Pick out every line in the items below that contains the string "kern" with exactly matching case, and copy each such line in full.

### Record list

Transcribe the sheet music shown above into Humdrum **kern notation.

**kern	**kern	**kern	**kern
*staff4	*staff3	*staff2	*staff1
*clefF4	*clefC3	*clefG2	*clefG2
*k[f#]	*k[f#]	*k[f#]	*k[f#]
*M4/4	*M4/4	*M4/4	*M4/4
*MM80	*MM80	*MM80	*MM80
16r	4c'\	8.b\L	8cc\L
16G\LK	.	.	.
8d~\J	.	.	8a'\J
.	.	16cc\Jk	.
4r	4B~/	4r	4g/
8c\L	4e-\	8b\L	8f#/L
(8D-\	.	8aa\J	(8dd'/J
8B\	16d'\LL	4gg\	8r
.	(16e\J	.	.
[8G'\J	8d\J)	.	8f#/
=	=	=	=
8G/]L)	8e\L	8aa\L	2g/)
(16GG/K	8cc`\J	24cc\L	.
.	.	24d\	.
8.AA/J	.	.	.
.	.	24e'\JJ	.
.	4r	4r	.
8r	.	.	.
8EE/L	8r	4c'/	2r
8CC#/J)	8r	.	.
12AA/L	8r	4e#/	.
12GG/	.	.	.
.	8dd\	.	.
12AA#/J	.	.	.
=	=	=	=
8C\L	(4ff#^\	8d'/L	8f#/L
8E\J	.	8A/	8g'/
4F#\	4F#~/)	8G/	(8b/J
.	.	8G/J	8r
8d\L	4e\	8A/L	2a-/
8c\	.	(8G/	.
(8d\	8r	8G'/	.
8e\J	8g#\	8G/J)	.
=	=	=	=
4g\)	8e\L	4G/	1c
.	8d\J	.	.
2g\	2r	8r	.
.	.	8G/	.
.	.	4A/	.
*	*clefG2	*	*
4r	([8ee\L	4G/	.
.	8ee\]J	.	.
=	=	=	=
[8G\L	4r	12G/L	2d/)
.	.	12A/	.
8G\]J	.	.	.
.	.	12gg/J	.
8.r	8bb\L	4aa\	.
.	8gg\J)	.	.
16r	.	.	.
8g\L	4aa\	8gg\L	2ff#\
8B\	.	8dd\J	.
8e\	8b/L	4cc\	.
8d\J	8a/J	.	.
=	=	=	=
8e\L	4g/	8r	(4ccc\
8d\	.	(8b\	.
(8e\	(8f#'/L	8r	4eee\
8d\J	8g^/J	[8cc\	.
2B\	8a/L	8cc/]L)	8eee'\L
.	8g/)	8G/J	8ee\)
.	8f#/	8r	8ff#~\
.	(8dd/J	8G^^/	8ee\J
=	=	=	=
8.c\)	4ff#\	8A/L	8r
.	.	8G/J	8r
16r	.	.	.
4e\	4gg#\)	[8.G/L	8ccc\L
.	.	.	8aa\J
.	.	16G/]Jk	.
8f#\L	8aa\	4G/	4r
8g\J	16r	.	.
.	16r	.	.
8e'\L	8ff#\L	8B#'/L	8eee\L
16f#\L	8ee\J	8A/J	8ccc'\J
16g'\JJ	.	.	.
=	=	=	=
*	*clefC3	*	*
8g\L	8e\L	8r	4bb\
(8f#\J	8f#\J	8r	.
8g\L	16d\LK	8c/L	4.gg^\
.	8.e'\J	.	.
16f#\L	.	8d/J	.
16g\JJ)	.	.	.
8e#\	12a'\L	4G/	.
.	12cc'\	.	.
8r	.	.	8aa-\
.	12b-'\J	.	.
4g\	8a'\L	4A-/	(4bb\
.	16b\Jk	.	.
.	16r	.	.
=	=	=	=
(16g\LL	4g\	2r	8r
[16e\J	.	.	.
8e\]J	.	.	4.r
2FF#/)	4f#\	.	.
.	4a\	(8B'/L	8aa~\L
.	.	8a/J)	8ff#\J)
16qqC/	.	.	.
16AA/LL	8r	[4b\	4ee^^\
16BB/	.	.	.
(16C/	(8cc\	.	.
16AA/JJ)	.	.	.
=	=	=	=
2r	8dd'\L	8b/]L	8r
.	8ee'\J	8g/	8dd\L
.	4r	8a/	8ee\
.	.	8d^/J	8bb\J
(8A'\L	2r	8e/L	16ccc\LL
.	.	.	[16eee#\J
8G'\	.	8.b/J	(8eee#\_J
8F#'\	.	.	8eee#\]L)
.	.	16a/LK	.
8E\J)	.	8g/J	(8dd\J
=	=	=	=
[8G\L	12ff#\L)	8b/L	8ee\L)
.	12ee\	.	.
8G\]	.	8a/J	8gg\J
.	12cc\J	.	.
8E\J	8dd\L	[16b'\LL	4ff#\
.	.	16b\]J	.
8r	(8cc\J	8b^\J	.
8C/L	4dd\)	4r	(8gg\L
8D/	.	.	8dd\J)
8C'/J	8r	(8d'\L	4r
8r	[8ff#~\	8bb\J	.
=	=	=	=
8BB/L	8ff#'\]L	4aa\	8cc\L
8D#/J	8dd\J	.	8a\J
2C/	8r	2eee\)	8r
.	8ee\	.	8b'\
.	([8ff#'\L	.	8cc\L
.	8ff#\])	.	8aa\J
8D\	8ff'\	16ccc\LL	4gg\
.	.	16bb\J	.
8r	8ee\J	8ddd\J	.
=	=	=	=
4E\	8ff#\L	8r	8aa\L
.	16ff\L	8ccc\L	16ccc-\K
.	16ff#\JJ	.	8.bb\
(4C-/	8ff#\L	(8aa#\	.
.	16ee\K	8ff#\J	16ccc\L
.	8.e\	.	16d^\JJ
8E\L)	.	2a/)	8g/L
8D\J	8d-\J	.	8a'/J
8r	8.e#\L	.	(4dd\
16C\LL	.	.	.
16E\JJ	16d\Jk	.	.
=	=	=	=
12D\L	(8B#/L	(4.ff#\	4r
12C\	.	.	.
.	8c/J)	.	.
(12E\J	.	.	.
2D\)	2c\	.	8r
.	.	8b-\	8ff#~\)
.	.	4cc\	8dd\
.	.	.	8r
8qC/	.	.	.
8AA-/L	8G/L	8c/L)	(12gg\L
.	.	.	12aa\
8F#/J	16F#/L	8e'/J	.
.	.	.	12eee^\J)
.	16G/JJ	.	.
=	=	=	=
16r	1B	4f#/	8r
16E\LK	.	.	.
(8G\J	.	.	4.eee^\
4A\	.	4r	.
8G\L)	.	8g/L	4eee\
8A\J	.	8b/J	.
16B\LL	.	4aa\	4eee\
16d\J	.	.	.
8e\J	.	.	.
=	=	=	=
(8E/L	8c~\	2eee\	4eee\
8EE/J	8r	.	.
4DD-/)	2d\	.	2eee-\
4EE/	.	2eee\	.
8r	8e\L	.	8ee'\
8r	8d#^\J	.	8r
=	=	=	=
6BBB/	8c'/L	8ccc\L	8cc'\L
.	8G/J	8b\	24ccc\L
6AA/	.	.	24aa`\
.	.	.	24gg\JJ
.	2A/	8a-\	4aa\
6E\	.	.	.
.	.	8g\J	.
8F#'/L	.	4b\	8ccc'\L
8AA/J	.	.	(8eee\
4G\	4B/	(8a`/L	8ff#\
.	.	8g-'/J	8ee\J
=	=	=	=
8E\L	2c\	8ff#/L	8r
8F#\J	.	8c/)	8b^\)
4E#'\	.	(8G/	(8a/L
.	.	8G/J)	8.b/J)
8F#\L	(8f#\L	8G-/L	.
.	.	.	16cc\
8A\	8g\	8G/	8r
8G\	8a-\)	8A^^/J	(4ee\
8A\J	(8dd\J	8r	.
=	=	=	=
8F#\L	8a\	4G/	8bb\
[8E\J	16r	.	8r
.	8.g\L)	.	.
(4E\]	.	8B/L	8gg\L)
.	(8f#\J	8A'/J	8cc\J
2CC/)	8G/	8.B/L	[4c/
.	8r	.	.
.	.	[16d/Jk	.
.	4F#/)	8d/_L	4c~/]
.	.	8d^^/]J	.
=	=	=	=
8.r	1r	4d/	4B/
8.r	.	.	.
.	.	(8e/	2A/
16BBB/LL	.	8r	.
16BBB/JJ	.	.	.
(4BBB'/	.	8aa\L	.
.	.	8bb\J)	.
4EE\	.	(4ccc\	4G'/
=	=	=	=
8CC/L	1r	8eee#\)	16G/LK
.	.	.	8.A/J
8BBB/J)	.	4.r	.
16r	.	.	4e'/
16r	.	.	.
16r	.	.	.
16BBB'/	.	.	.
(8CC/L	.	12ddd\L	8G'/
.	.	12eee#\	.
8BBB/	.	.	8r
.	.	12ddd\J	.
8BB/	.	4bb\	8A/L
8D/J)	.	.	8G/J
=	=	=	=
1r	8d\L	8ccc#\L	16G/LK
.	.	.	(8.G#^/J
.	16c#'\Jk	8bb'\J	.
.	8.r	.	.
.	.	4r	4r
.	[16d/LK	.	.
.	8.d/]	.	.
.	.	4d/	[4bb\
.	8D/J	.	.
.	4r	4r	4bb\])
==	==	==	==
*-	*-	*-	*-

######
### Record list

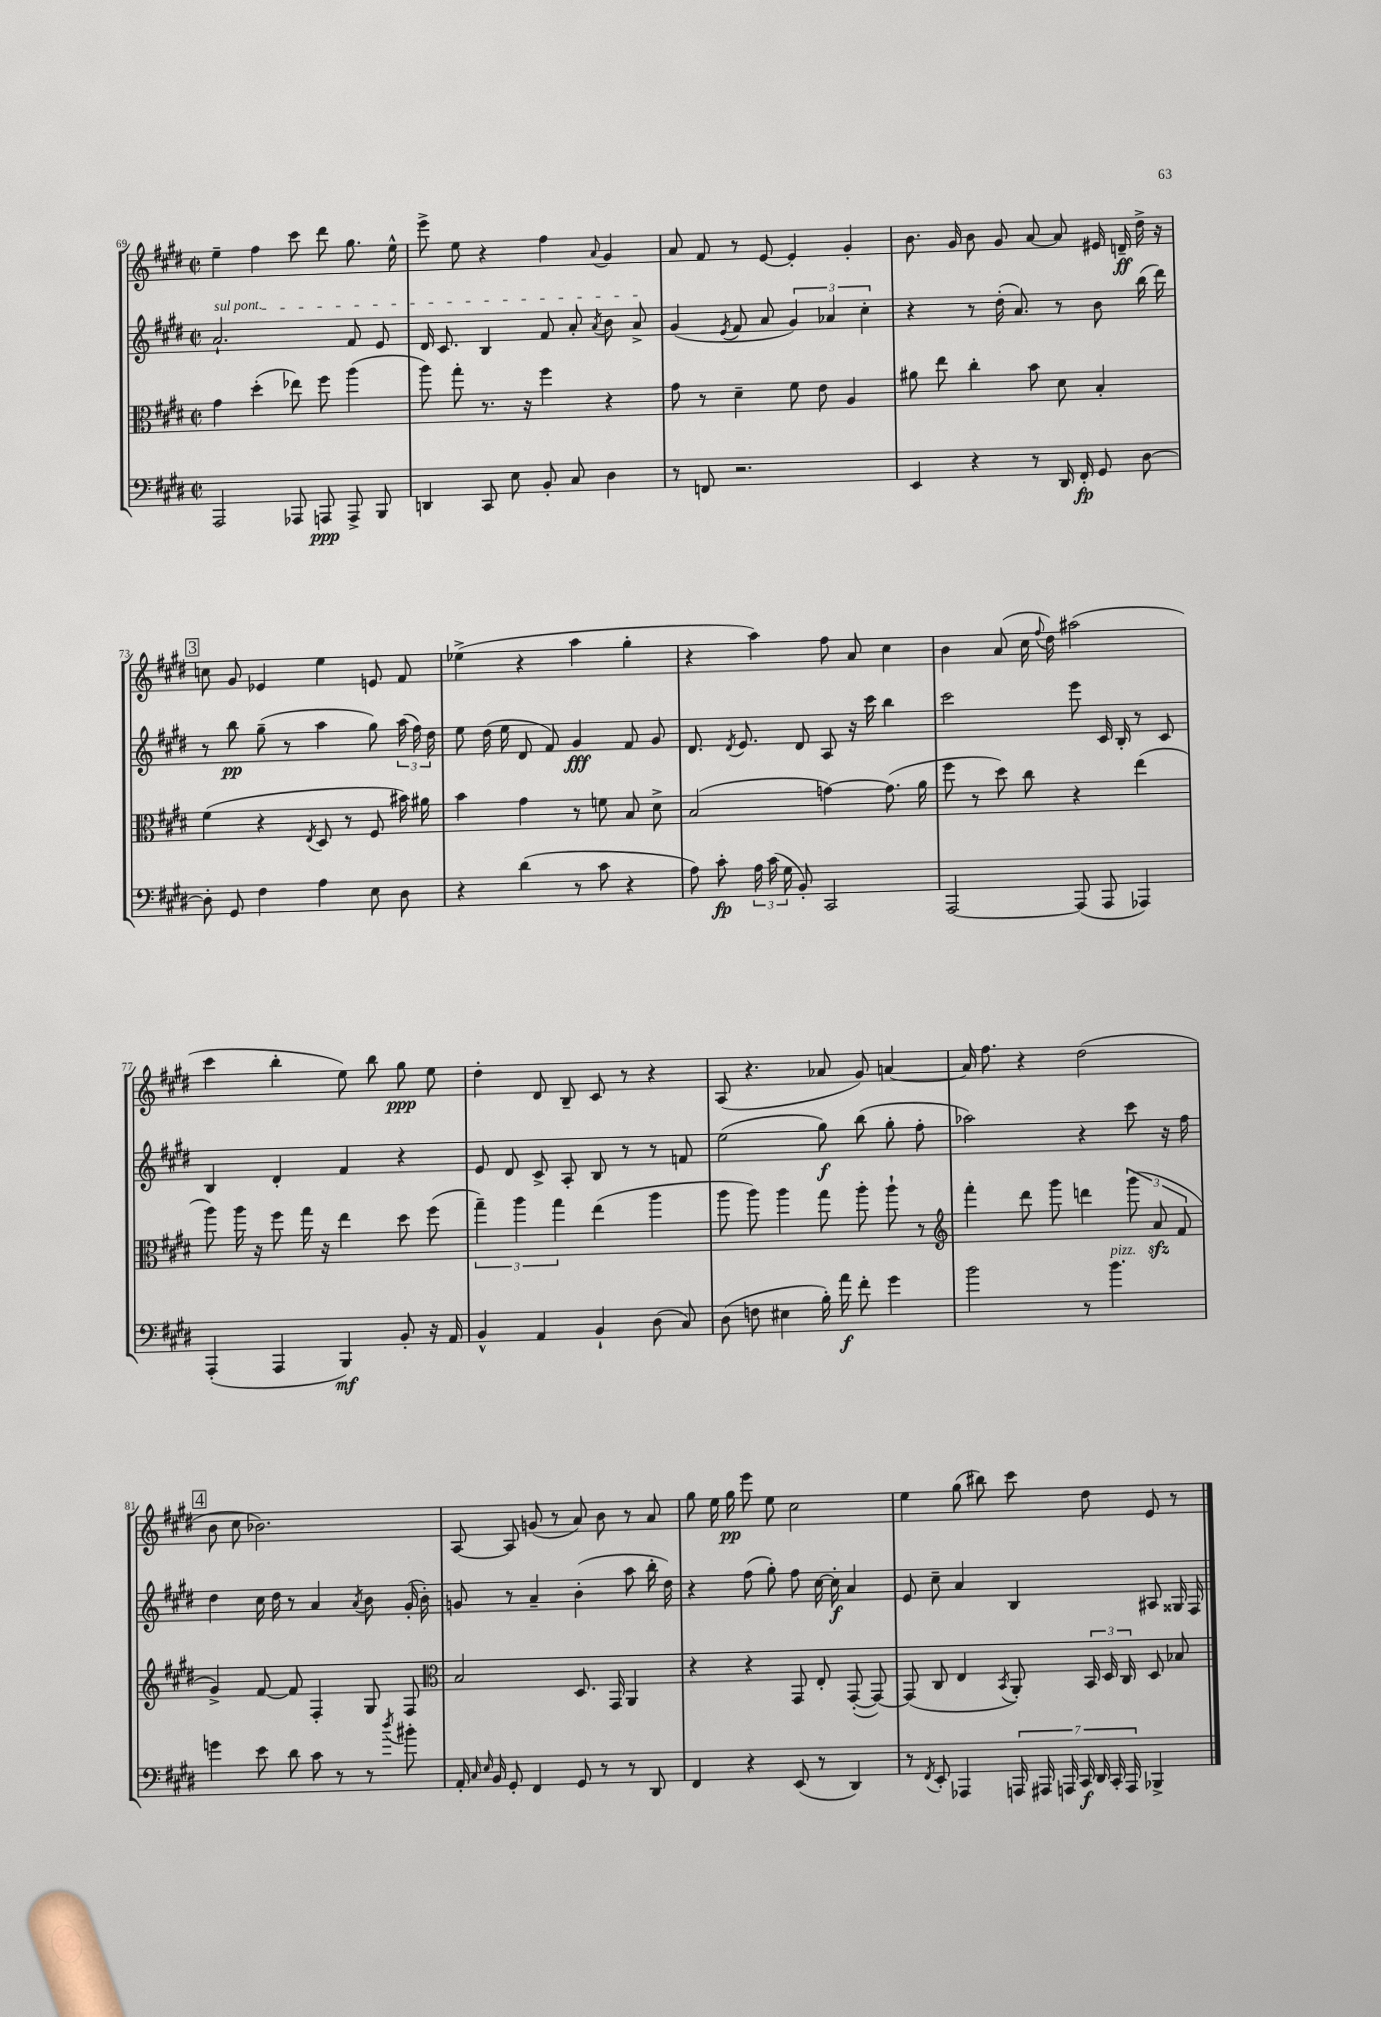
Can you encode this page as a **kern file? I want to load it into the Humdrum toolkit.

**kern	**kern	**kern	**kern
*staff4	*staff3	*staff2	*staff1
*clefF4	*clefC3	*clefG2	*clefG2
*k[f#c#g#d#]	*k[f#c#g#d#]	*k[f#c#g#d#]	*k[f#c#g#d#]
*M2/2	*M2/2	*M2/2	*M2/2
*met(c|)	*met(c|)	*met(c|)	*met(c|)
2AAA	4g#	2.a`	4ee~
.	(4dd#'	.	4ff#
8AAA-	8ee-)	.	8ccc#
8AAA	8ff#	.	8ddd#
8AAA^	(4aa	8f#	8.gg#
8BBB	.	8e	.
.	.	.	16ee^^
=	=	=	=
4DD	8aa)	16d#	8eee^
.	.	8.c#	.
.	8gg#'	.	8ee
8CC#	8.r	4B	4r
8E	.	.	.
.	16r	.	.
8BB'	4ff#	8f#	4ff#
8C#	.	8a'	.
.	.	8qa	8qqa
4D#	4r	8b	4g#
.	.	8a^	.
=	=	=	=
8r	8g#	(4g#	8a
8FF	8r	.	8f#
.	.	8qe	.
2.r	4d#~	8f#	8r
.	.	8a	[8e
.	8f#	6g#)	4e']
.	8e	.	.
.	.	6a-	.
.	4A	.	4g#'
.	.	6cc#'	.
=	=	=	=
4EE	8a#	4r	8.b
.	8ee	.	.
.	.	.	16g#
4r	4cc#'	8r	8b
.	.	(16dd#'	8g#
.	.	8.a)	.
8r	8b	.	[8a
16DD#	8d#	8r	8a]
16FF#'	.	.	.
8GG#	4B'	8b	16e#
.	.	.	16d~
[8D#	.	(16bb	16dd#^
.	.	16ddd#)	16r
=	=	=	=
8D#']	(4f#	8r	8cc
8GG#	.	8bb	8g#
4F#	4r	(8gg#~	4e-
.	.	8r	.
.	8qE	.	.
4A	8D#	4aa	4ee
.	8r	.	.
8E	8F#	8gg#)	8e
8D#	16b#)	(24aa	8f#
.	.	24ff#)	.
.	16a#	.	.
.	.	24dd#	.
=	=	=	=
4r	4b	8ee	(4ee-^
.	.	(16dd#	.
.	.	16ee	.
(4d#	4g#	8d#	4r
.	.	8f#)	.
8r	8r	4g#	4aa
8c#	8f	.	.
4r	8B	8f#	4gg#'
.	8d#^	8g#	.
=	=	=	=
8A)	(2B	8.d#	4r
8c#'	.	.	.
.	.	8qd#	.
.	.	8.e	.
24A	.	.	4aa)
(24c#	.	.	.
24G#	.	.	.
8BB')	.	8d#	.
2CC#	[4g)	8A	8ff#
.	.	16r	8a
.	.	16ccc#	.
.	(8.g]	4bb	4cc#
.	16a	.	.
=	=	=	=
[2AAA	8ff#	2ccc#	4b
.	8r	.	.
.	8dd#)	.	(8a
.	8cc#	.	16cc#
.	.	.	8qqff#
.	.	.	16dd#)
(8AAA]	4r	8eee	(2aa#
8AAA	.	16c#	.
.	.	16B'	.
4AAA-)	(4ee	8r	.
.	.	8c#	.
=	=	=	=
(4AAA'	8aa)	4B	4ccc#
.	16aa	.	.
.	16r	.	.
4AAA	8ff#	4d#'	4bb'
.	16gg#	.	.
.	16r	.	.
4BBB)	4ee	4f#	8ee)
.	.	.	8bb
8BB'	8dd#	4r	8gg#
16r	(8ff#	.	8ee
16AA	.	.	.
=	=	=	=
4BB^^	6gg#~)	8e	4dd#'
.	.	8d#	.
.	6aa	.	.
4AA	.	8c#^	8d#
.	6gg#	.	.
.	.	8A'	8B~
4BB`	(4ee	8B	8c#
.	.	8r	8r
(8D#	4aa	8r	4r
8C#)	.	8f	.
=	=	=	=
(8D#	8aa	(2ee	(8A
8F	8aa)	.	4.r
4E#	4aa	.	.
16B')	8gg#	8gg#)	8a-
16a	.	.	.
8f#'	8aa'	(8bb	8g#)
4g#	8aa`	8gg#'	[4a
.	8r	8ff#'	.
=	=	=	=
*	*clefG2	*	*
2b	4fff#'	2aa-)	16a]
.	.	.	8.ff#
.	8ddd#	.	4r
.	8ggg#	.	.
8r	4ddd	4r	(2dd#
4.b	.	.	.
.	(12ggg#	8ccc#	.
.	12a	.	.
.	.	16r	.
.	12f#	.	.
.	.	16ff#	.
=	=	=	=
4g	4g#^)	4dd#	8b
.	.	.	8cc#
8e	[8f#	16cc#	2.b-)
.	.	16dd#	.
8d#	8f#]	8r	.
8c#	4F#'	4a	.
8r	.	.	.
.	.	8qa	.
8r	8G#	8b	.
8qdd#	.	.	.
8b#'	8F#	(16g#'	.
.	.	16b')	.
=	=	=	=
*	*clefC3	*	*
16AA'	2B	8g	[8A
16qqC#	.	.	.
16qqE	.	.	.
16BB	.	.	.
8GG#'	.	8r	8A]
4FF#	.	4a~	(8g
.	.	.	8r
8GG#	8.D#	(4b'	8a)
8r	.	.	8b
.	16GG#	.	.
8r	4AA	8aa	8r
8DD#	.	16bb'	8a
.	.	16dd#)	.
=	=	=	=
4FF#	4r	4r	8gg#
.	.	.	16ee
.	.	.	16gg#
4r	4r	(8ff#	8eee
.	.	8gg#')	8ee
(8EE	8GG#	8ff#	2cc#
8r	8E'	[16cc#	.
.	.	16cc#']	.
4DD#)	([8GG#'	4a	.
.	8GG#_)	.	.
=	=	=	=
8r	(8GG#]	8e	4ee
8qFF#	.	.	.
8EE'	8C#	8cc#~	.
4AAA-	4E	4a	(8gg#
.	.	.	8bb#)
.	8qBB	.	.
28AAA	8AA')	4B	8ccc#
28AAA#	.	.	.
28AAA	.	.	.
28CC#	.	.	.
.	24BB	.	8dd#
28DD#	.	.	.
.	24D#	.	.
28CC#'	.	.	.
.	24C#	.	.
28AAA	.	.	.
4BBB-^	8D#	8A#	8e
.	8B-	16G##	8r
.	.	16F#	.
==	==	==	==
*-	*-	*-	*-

######

Output for this exercise –
Transcribe the sheet music shown above into Humdrum **kern notation.
**kern	**kern	**kern	**kern
Can you encode this page as a **kern file? I want to load it into the Humdrum toolkit.
**kern	**kern	**kern	**kern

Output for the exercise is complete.